# Prompt
Lay out the records between the lines holding "Trace the roads" and "road 3 (motorway): [(511,370),(501,0)]", inclusive, as a two-column CSV with the columns instruction and answer. Give one row per instruction, with its text in one quoted field and its full answer in the other, and replace line breaks with spaces.

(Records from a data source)
● ● ● ● ●

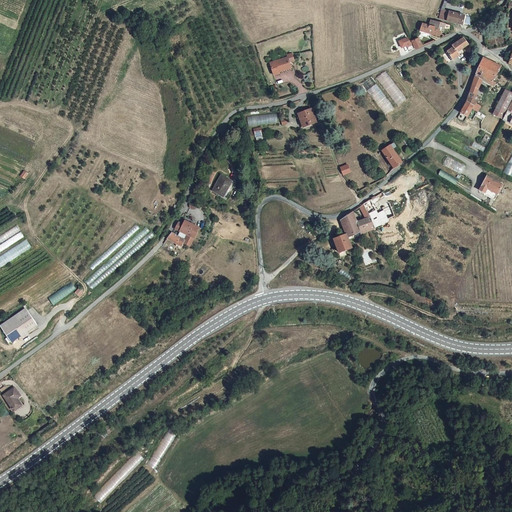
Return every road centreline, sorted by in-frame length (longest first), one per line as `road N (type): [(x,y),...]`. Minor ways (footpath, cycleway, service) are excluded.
road 1 (unclassified): [(479,26),(354,81),(235,111),(205,147),(172,227),(149,258),(0,378)]
road 2 (unclassified): [(263,299),(262,202),(282,198),(329,216),(377,189),(443,125),(483,50)]
road 3 (secondary): [(263,299),(193,338),(0,482)]
road 4 (track): [(66,307),(85,287),(31,231),(25,200),(71,127),(21,103),(0,106)]
road 5 (secondary): [(511,348),(462,346),(332,297),(263,299)]
road 6 (unclassified): [(375,400),(386,424),(365,463),(277,511)]
road 7 (unclassified): [(375,400),(374,381),(405,358),(511,372)]
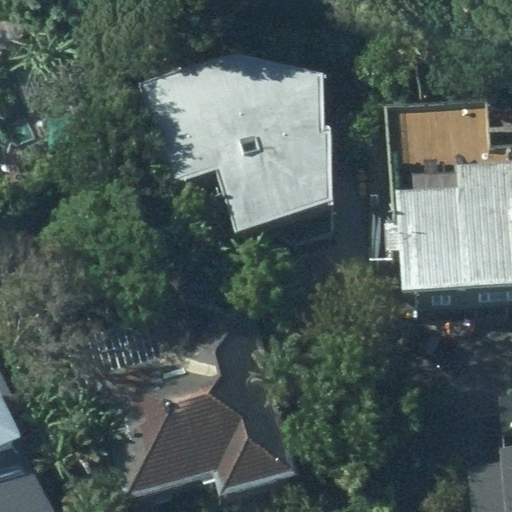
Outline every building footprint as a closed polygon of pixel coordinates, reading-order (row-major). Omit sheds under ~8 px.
[(319,100),(123,76),(163,226),(225,209),(233,265),(328,239),(319,100)] [(491,118),(385,124),(399,343),(511,336),(511,170),(494,172),(491,118)] [(331,511),(288,324),(75,372),(106,511),(165,511),(217,500),(219,511),(331,511)] [(506,487),(468,490),(469,511),(511,511),(511,418),(500,419),(506,487)] [(0,494),(15,487),(0,452),(0,494)]
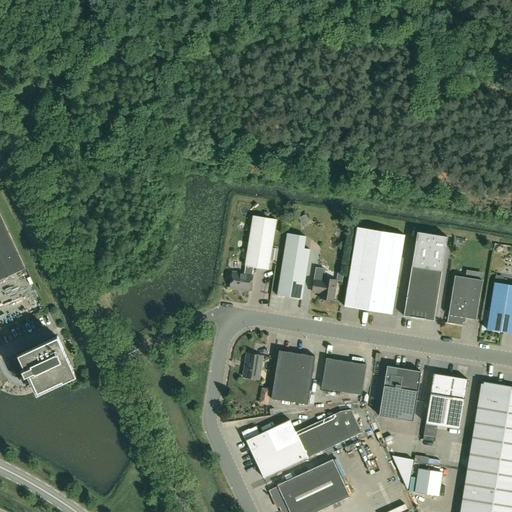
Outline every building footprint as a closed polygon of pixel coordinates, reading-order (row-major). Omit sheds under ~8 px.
[(0,280),(26,268),(0,212),(0,280)] [(253,267),(268,269),(276,219),(253,216),(245,266),(244,274),(232,272),(230,287),(250,291),(252,275),(253,267)] [(392,314),(404,235),(395,233),(357,227),(344,306),(392,314)] [(404,316),(434,321),(447,236),(417,232),(404,316)] [(287,233),(285,245),(277,295),(302,299),(310,249),(303,248),(305,236),(287,233)] [(455,275),(447,323),(463,325),(464,317),(476,319),(482,280),(455,275)] [(314,279),(312,292),(320,293),(319,298),(333,300),(336,281),(336,280),(323,278),(322,281),(314,279)] [(504,324),(511,325),(511,284),(494,282),(490,307),(486,329),(502,332),(504,324)] [(62,383),(76,377),(58,337),(18,355),(25,370),(22,371),(25,377),(28,376),(30,382),(32,381),(37,393),(61,381),(62,383)] [(271,399),(307,404),(315,356),(279,350),(271,399)] [(263,356),(247,353),(243,377),(259,379),(263,356)] [(366,364),(326,358),(321,388),(361,395),(366,364)] [(413,421),(421,371),(387,366),(379,415),(413,421)] [(468,379),(434,373),(426,423),(460,428),(468,379)] [(511,511),(511,388),(504,387),(505,385),(484,382),(483,384),(481,383),(460,511),(511,511)] [(363,404),(353,409),(363,428),(373,423),(363,404)] [(264,478),(307,458),(362,432),(351,410),(341,411),(296,432),(296,431),(295,432),(290,420),(259,434),(256,426),(246,431),(245,438),(264,478)] [(278,486),(269,490),(275,504),(278,503),(281,511),(288,511),(290,511),(289,511),(316,511),(350,496),(333,459),(277,485),(278,486)] [(442,473),(418,469),(415,493),(438,496),(442,473)] [(402,493),(408,490),(404,483),(398,486),(402,493)] [(407,494),(383,504),(385,511),(410,501),(407,494)]
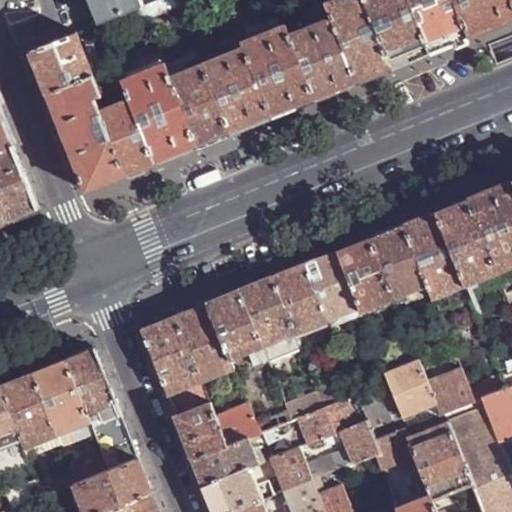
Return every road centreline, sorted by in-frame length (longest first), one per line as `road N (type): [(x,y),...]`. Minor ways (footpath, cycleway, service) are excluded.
road 1 (secondary): [(511,99),(89,266)]
road 2 (residential): [(186,511),(89,266)]
road 3 (residential): [(0,35),(89,266)]
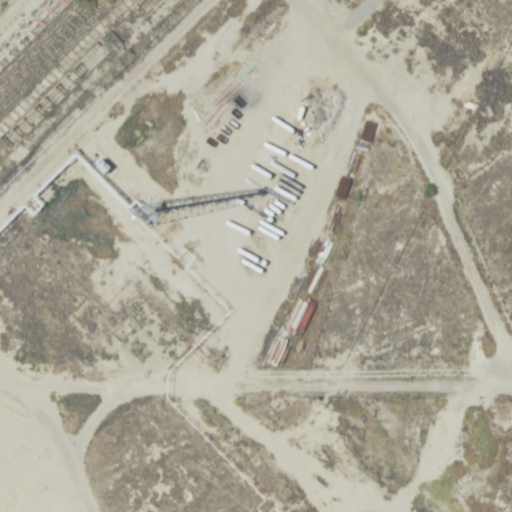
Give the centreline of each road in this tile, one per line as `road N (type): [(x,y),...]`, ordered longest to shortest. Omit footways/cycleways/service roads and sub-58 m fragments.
road 1 (track): [(511,408),(0,411)]
road 2 (track): [(0,308),(298,0)]
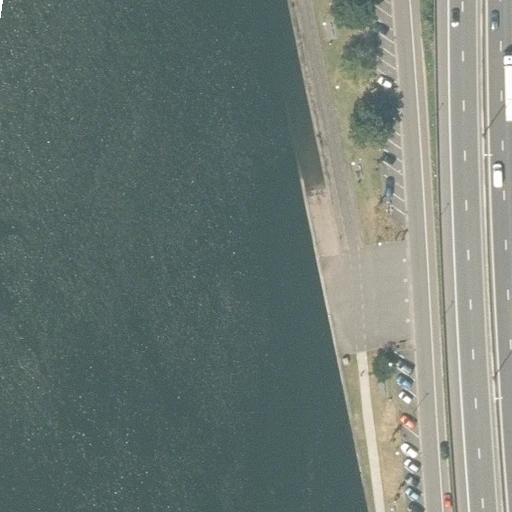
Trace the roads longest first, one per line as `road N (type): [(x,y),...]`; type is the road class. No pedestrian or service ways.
road 1 (unclassified): [(438,511),(403,0)]
road 2 (motorway): [(462,0),(485,511)]
road 3 (motorway): [(511,370),(501,0)]
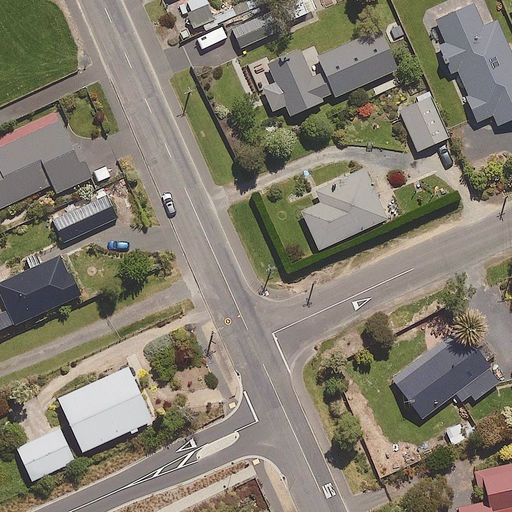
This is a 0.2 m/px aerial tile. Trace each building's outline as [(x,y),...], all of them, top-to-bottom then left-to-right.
[(207,0),(187,0),(190,8),(187,9),(192,26),(213,19),(207,0)] [(218,0),(227,19),(257,6),(254,0),(218,0)] [(286,0),(278,4),(286,22),(315,9),(311,0),(286,0)] [(469,96),(466,97),(476,120),(492,113),(497,123),(511,115),(511,56),(495,18),(481,24),(471,2),(435,18),(445,41),(439,44),(452,73),(458,70),(469,96)] [(268,33),(259,13),(231,26),(241,46),(268,33)] [(289,114),(323,99),(322,96),(333,92),(334,95),(398,67),(381,28),(317,55),(324,70),(311,76),(300,49),(267,63),(275,80),(261,86),(271,109),(285,103),(289,114)] [(447,135),(429,93),(398,107),(416,149),(447,135)] [(60,117),(0,144),(0,205),(51,182),(55,191),(93,174),(85,157),(80,159),(60,117)] [(386,216),(363,166),(314,188),(320,200),(300,209),(318,247),(386,216)] [(116,216),(105,193),(52,217),(63,241),(116,216)] [(9,267),(11,272),(0,276),(0,292),(7,308),(0,310),(0,327),(78,294),(59,251),(40,259),(36,250),(24,255),(26,259),(9,267)] [(470,393),(473,398),(498,381),(488,366),(491,364),(458,318),(455,320),(450,314),(421,335),(431,348),(392,376),(421,416),(455,392),(461,400),(470,393)] [(151,418),(127,365),(58,396),(81,449),(151,418)] [(476,433),(469,418),(445,429),(452,444),(476,433)] [(73,459),(58,427),(16,447),(31,479),(73,459)] [(511,511),(511,460),(479,468),(487,499),(457,506),(458,511),(511,511)]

● ● ● ● ●

# Full output
instruction,answer
"Trace the roads longest first, one per line as `road N (type): [(x,y),...]`; type is the road class. No pedestrian or service ways.","road 1 (unclassified): [(438,511),(403,0)] road 2 (motorway): [(462,0),(485,511)] road 3 (motorway): [(511,370),(501,0)]"